## Task brief:
Exactly the line that contains "plant: (554, 704)" and the lines following it to the end of the data are to be reproduced, and nothing more.

## Listed entries:
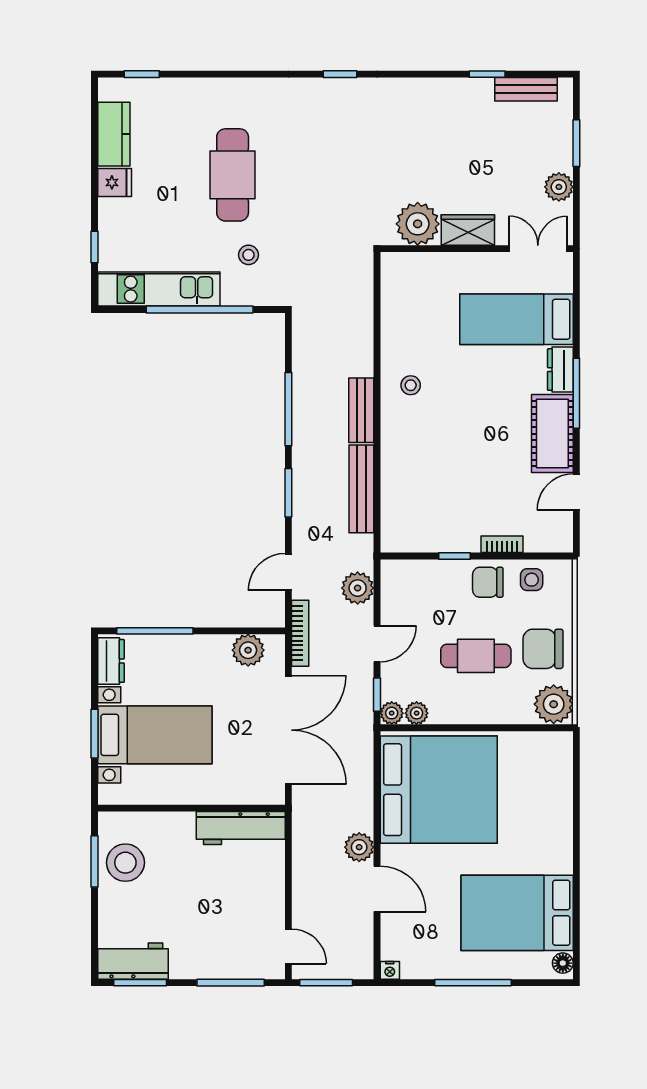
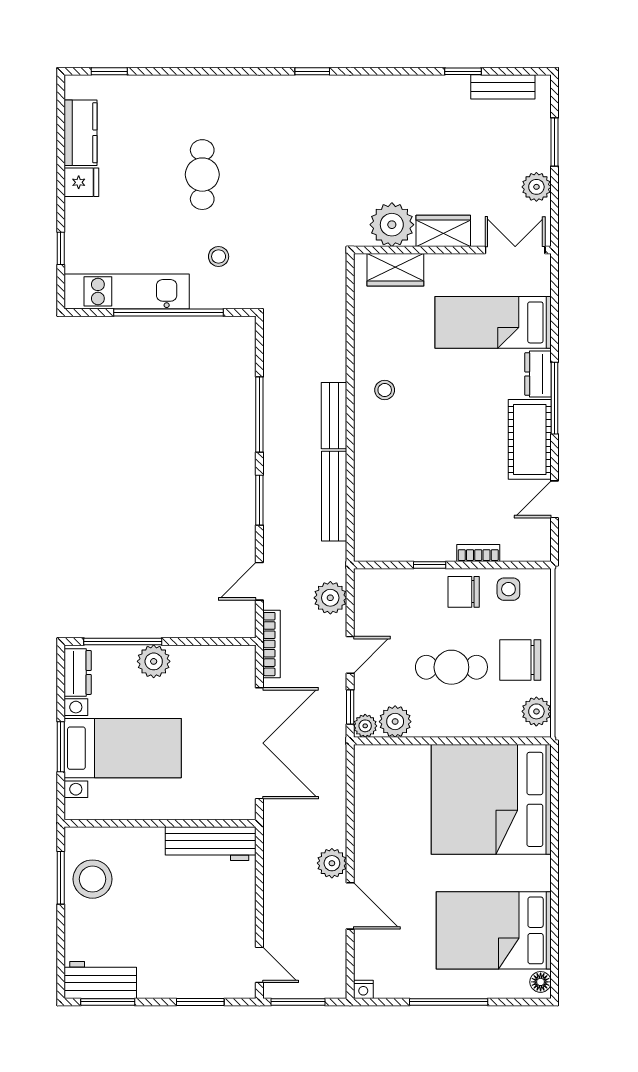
cafe table: (233, 175) -> (202, 175), width x0.73, depth x0.74
wardrobe: (421, 268) -> (395, 270), added
plant: (248, 650) -> (154, 661), moved
plant: (554, 704) -> (536, 711), width x0.73, depth x0.73
plant: (417, 713) -> (395, 722), width x1.38, depth x1.38
bed: (439, 790) -> (491, 799), moved, turned 180
window: (231, 983) -> (200, 1002), width x0.69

## Answer box:
plant: (554, 704) -> (536, 711), width x0.73, depth x0.73
plant: (417, 713) -> (395, 722), width x1.38, depth x1.38
bed: (439, 790) -> (491, 799), moved, turned 180
window: (231, 983) -> (200, 1002), width x0.69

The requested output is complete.